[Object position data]
Segment Open

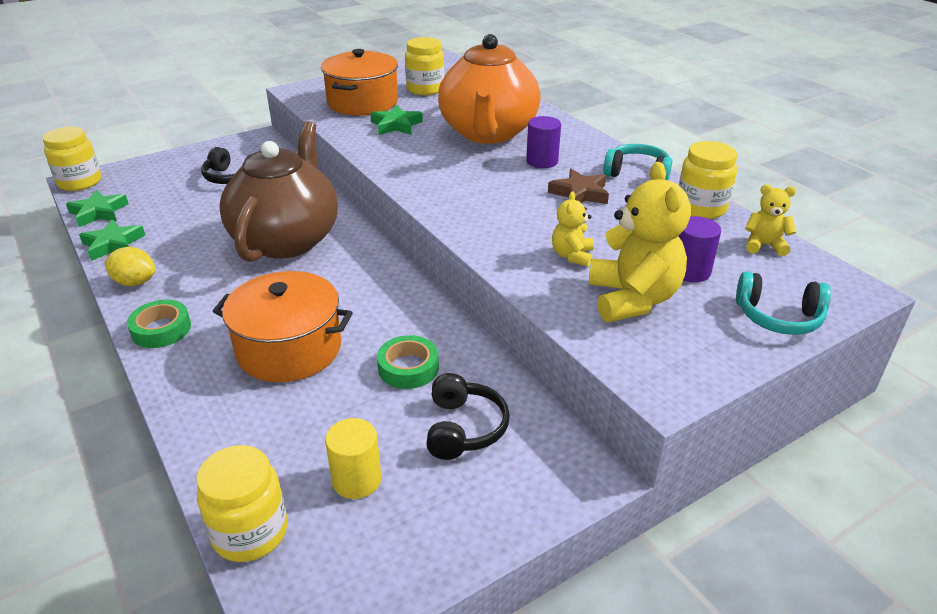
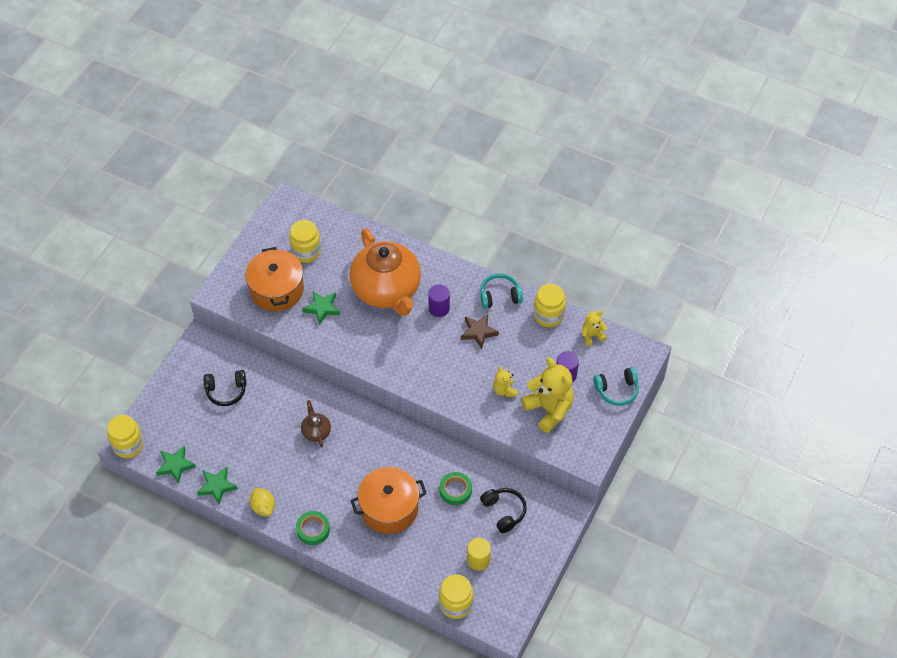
camera: 30 degrees left, 20 degrees up
yellow lemon [105,247,155,286] -> yellow lemon turned 75 degrees clockwise [250,488,275,517]
brown teapot [219,121,338,262] -> brown teapot [301,400,331,447], size x0.41

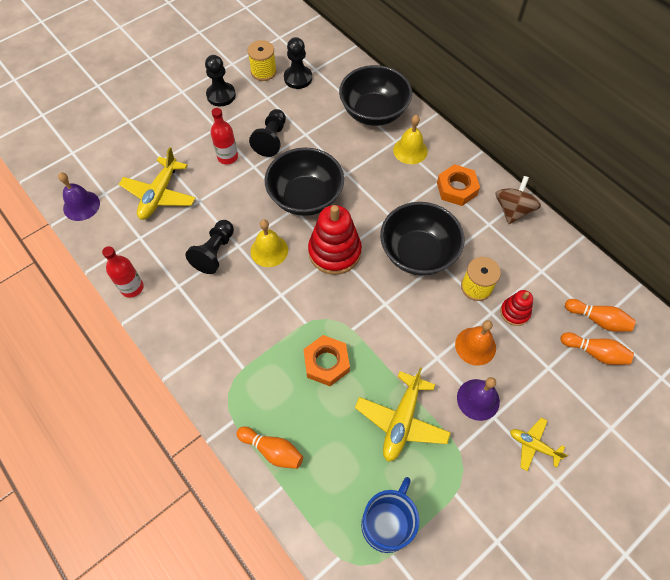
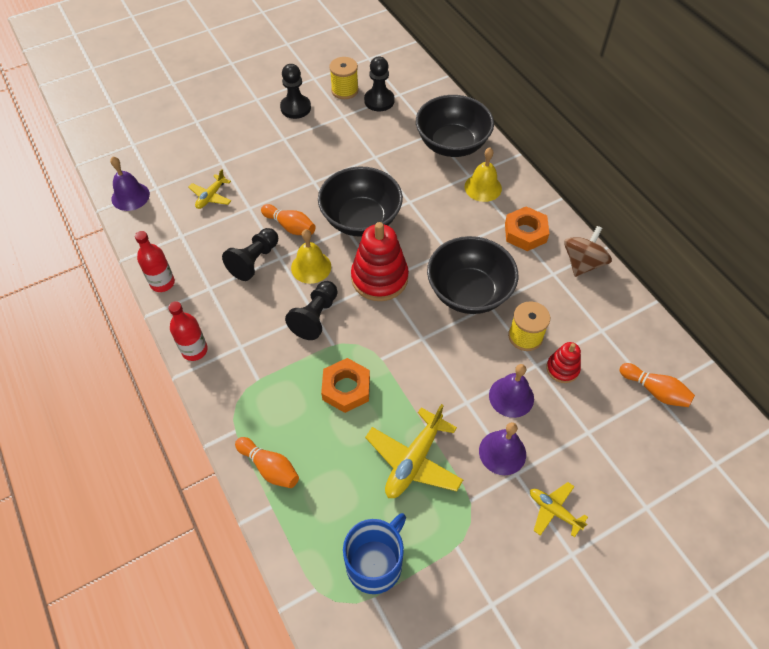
camera: 10 degrees right, 5 degrees down
yellow plane [119,147,196,220] -> yellow plane [188,169,232,209], size x0.58
red bottle [211,108,238,165] -> red bottle moved to [168,301,208,361]
black pawn [249,109,286,157] -> black pawn moved to [285,281,338,340]
orange bell [455,320,496,366] -> purple bell [489,364,534,418]
orange bowling pin [561,332,634,365] -> orange bowling pin moved to [261,204,316,235]

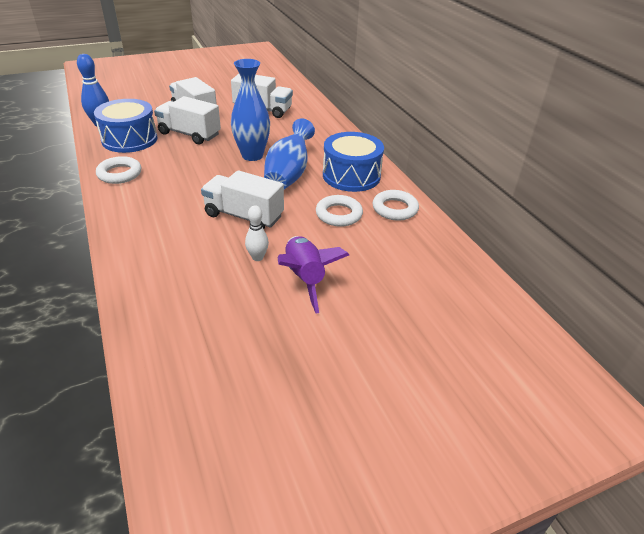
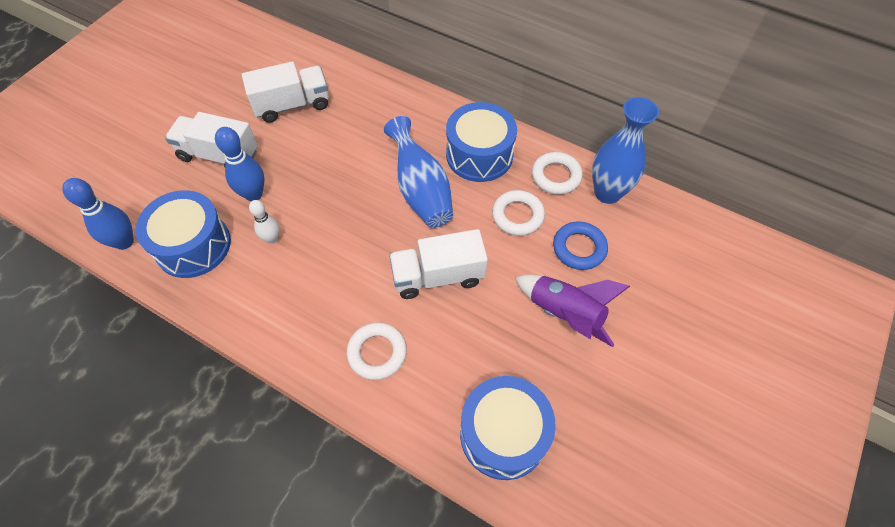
camera: 35 degrees left, 20 degrees up
white ring [96,156,142,184] -> white ring moved to [346,322,407,380]
white truck [154,96,221,144] -> blue bowling pin [215,127,265,201]
blue vase [231,59,270,161] -> blue vase moved to [592,97,659,204]
white bowling pin [245,205,269,261] -> white bowling pin moved to [249,200,280,244]
none -> blue drum [460,376,556,480]
none -> blue ring [553,222,608,270]

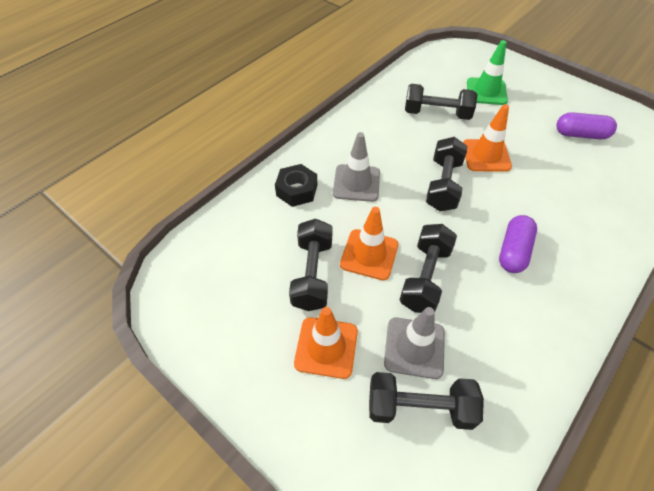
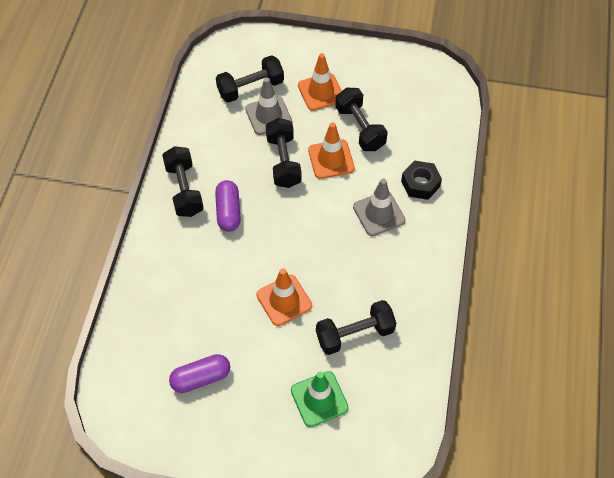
camera: 150 degrees right, 5 degrees up
black dumbbell [426,137,467,211] -> black dumbbell moved to [162,146,204,217]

Segment Closed

## REQUIREMENT:
What is needed here is an exact copy of every record, with the pictures left out.

## SOLUTION FOR THIS PROBLEM:
camera: 30 degrees left, 20 degrees up
yellow lemon [105,247,155,286] -> yellow lemon turned 75 degrees clockwise [250,488,275,517]
brown teapot [219,121,338,262] -> brown teapot [301,400,331,447], size x0.41

camera: 10 degrees right, 5 degrees down
yellow plane [119,147,196,220] -> yellow plane [188,169,232,209], size x0.58
red bottle [211,108,238,165] -> red bottle moved to [168,301,208,361]
black pawn [249,109,286,157] -> black pawn moved to [285,281,338,340]
orange bell [455,320,496,366] -> purple bell [489,364,534,418]
orange bowling pin [561,332,634,365] -> orange bowling pin moved to [261,204,316,235]

camera: 35 degrees left, 20 degrees up
white ring [96,156,142,184] -> white ring moved to [346,322,407,380]
white truck [154,96,221,144] -> blue bowling pin [215,127,265,201]
blue vase [231,59,270,161] -> blue vase moved to [592,97,659,204]
white bowling pin [245,205,269,261] -> white bowling pin moved to [249,200,280,244]
none -> blue drum [460,376,556,480]
none -> blue ring [553,222,608,270]

camera: 150 degrees right, 5 degrees up
black dumbbell [426,137,467,211] -> black dumbbell moved to [162,146,204,217]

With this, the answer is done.